BEGIN Entries supplied

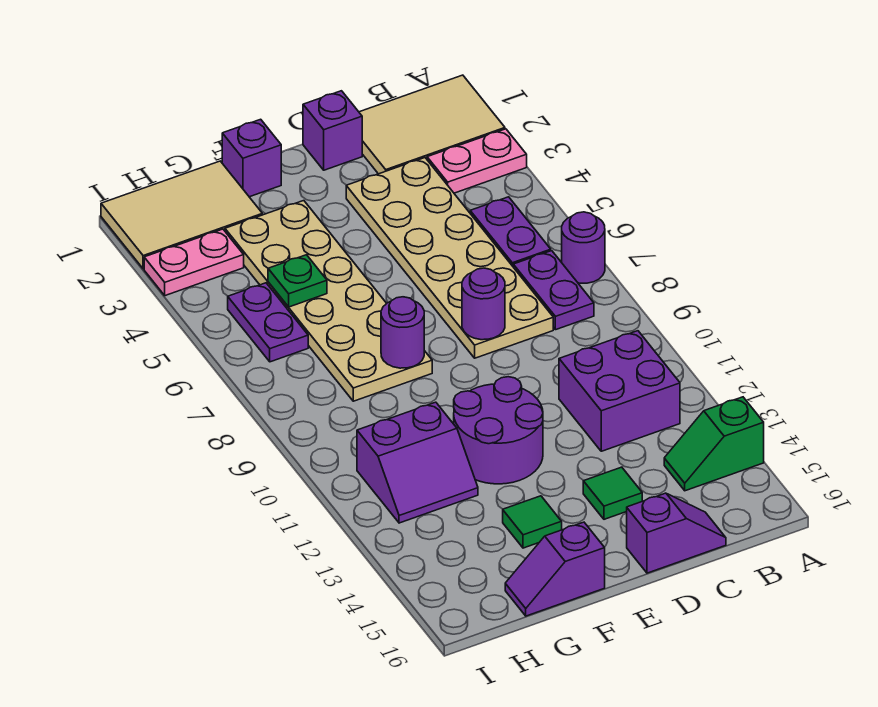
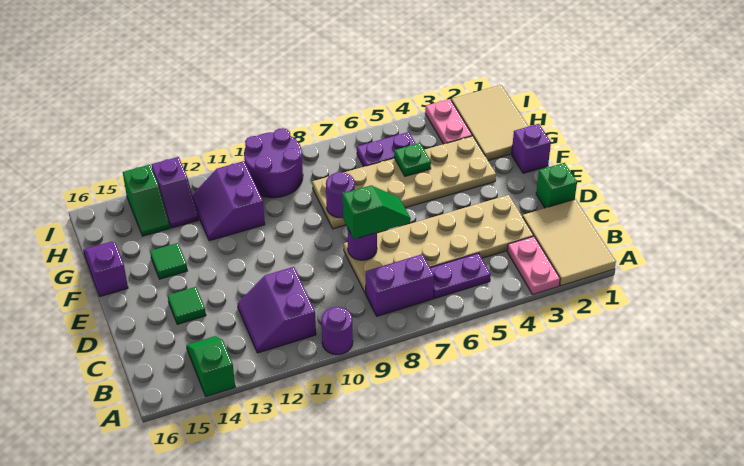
purple round brick A7 level 1 -> purple round brick A10 level 1
purple plate B7:B8 level 1 -> purple brick B7:B8 level 1
purple brick B11:C12 level 1 -> purple slope B11:C12 level 1 top 11
purple slope C16:D16 level 1 top D -> purple slope H13:I13 level 1 top I
purple brick D1 level 1 -> green brick D1 level 1
none -> green slope D7:D8 level 3 top 8
purple round brick E11:F12 level 1 -> purple round brick H9:I10 level 1
none -> green slope H14:I14 level 1 top I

END Entries supplied

__Work instruction__
Keep only the lines from the one containing "purple slope C16:D16" to the end of the entries, and repeat them exactly.

__Finished task__
purple slope C16:D16 level 1 top D -> purple slope H13:I13 level 1 top I
purple brick D1 level 1 -> green brick D1 level 1
none -> green slope D7:D8 level 3 top 8
purple round brick E11:F12 level 1 -> purple round brick H9:I10 level 1
none -> green slope H14:I14 level 1 top I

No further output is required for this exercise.